[WHAT IS BEING ASKED] Your task is to transcribe all of the data below exactly, omitting the images.
DATA FOR THE TASK START
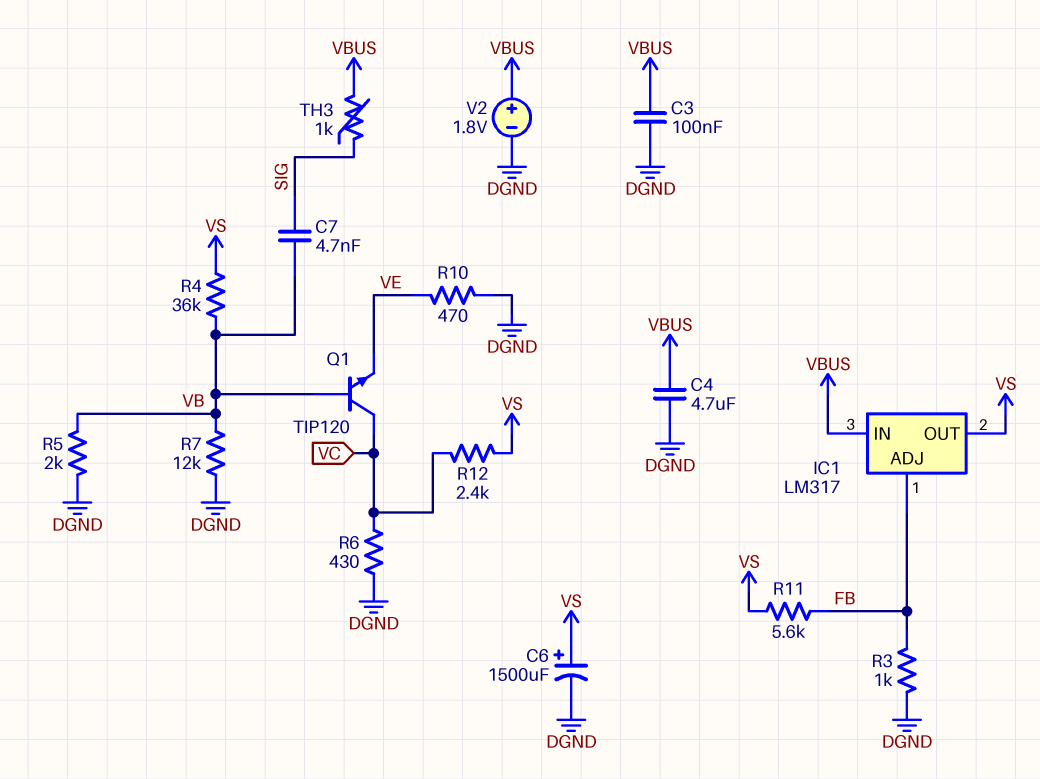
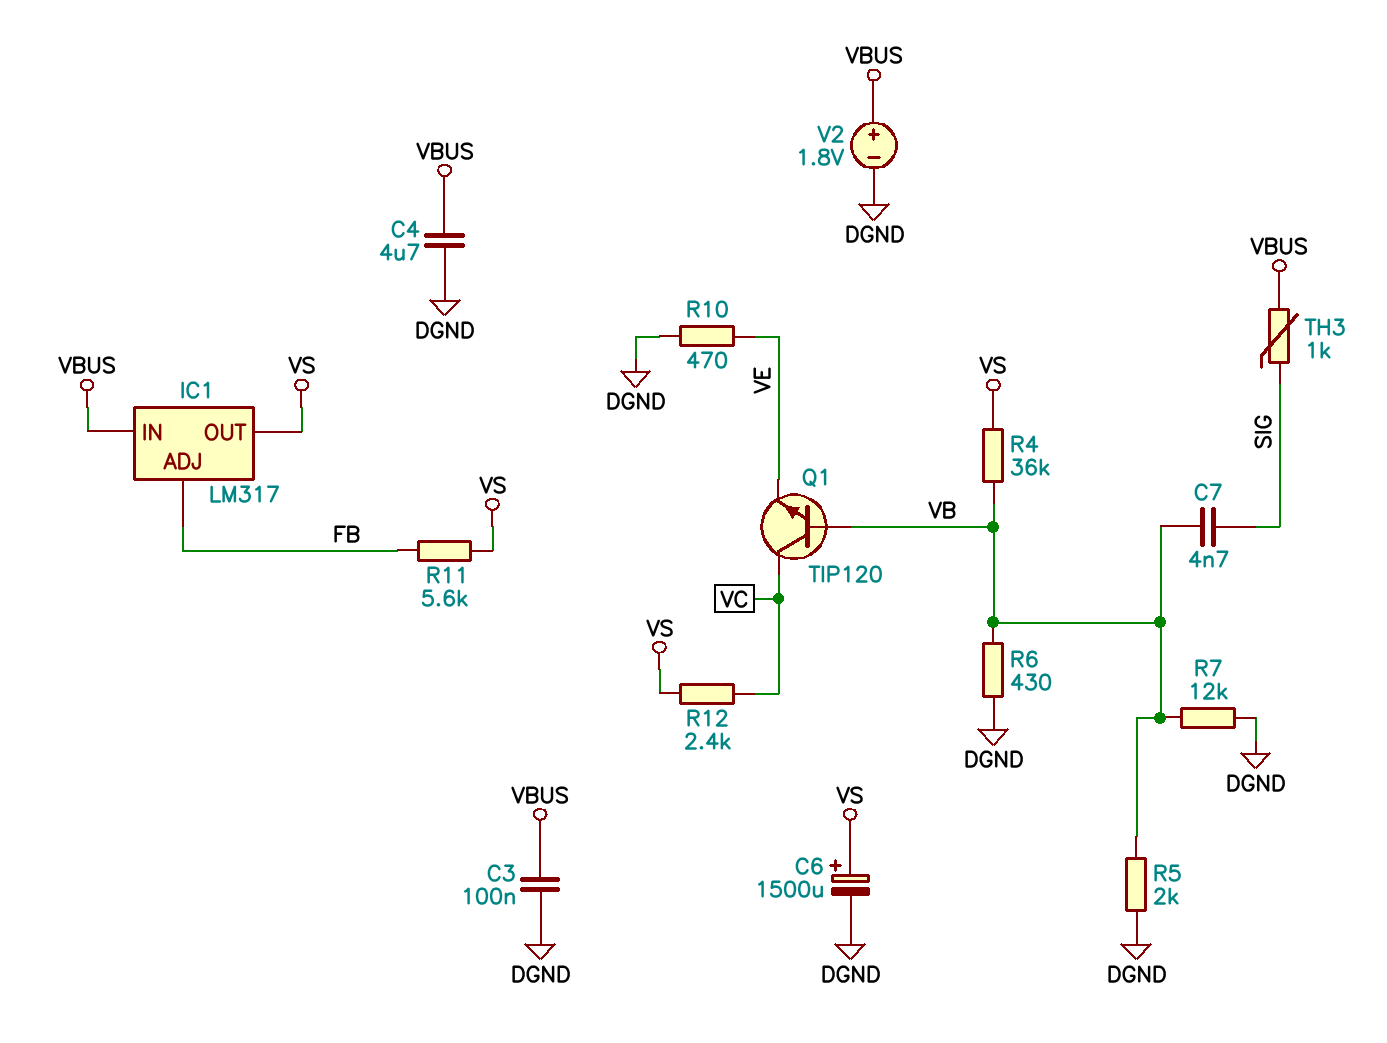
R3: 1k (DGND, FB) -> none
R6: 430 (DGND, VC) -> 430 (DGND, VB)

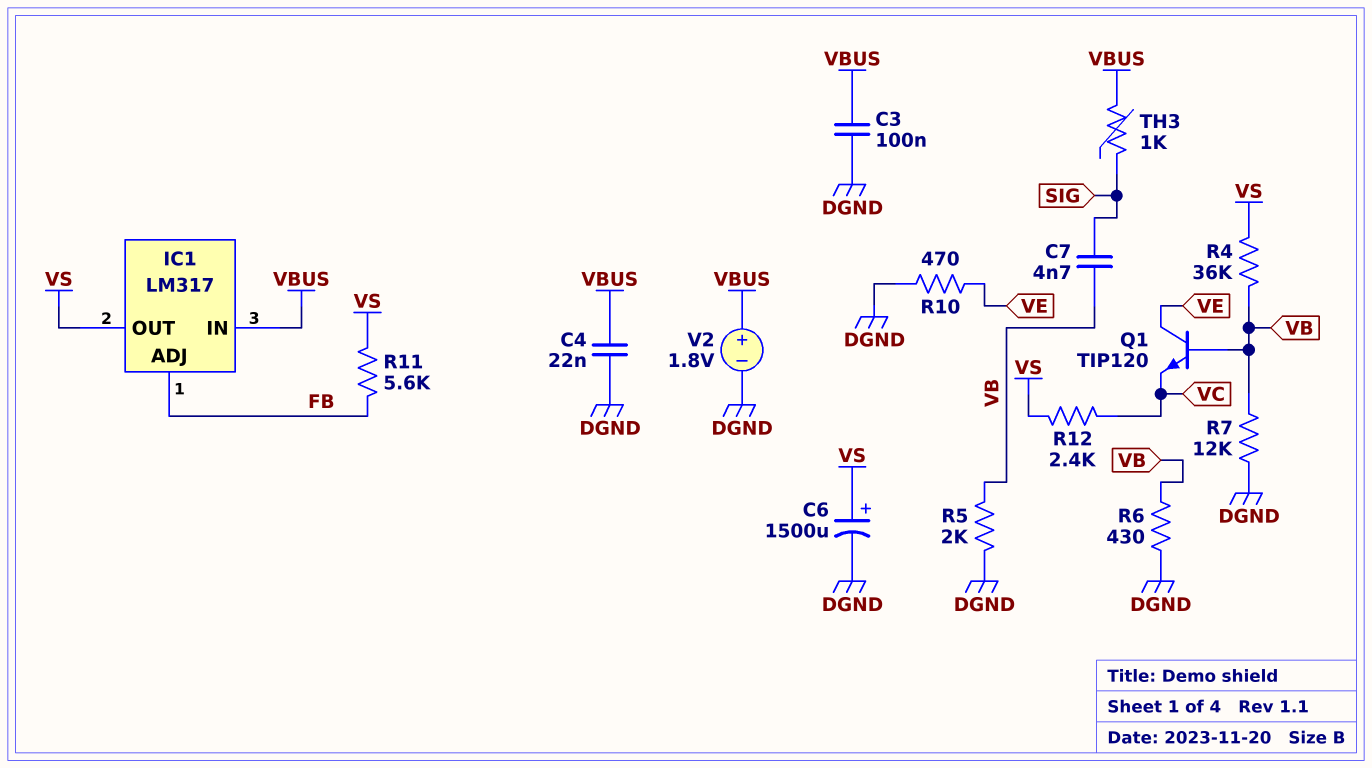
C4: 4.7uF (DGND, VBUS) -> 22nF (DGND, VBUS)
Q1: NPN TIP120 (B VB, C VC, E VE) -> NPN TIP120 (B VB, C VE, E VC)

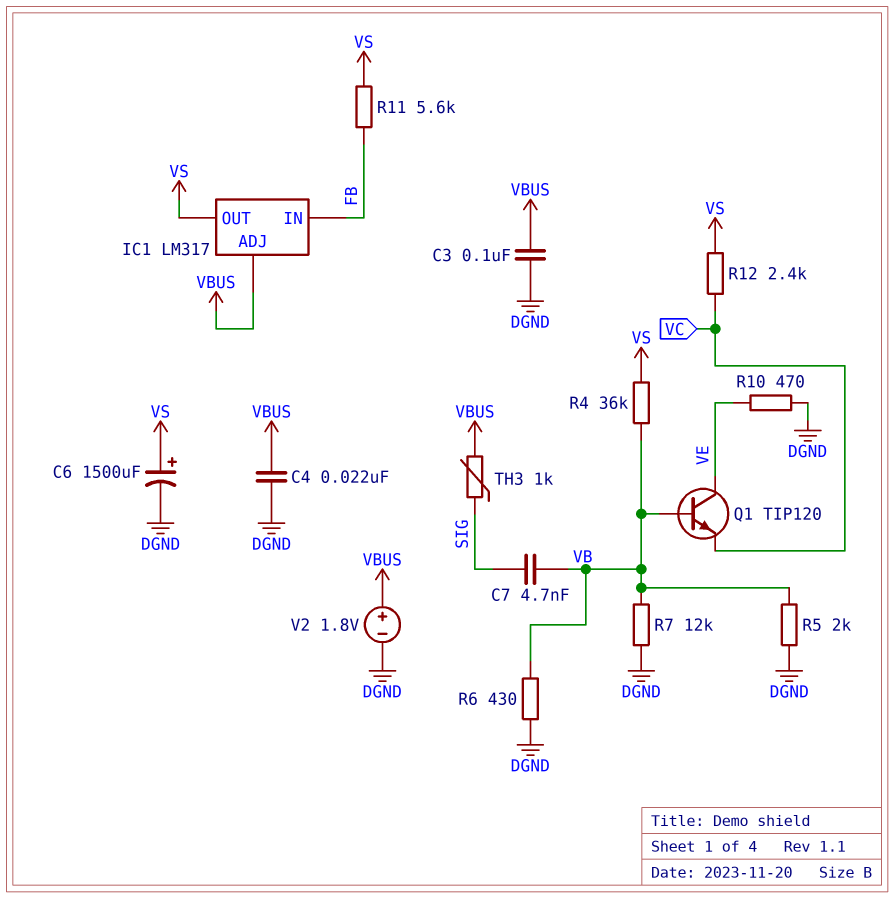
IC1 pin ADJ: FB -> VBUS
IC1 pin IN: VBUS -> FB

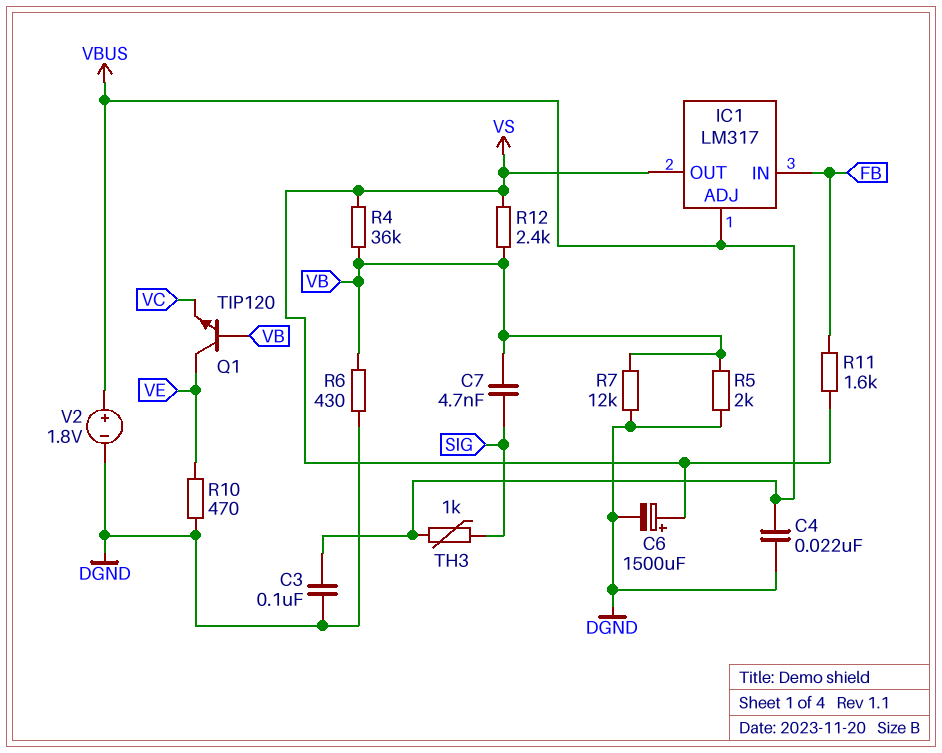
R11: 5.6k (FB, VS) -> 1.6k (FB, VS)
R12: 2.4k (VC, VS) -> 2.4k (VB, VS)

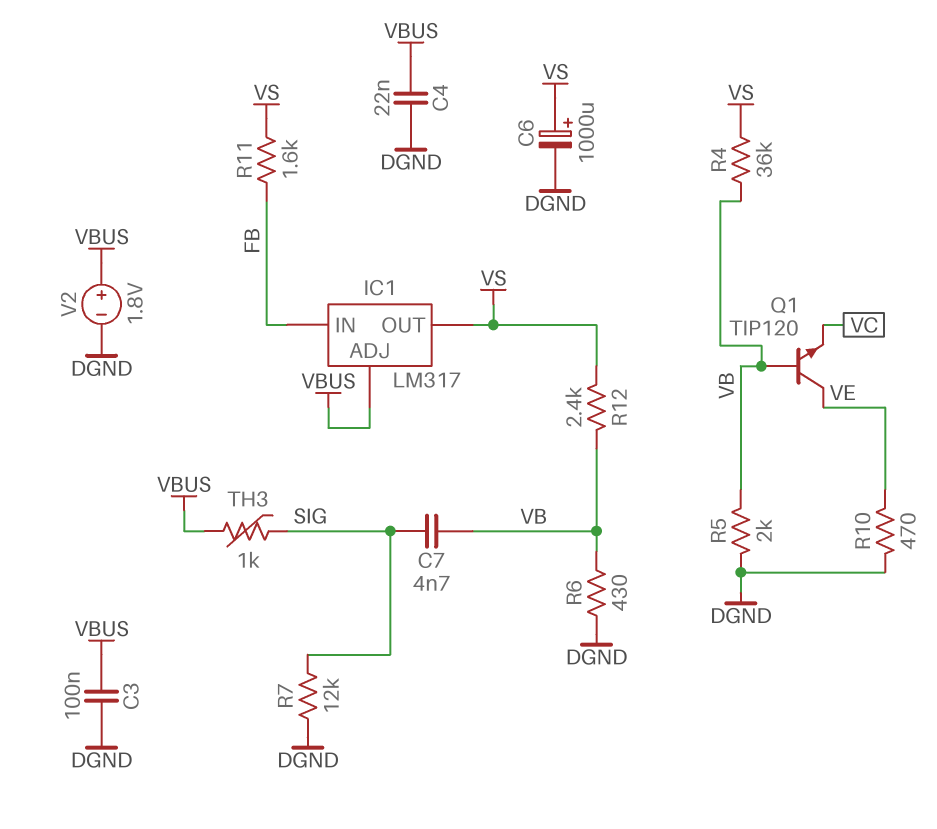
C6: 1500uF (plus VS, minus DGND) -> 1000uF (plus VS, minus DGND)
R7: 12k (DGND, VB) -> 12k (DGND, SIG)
DATA FOR THE TASK END
[TASK ANSWER]
R3: 1k (DGND, FB) -> none
R6: 430 (DGND, VC) -> 430 (DGND, VB)

C4: 4.7uF (DGND, VBUS) -> 22nF (DGND, VBUS)
Q1: NPN TIP120 (B VB, C VC, E VE) -> NPN TIP120 (B VB, C VE, E VC)

IC1 pin ADJ: FB -> VBUS
IC1 pin IN: VBUS -> FB

R11: 5.6k (FB, VS) -> 1.6k (FB, VS)
R12: 2.4k (VC, VS) -> 2.4k (VB, VS)

C6: 1500uF (plus VS, minus DGND) -> 1000uF (plus VS, minus DGND)
R7: 12k (DGND, VB) -> 12k (DGND, SIG)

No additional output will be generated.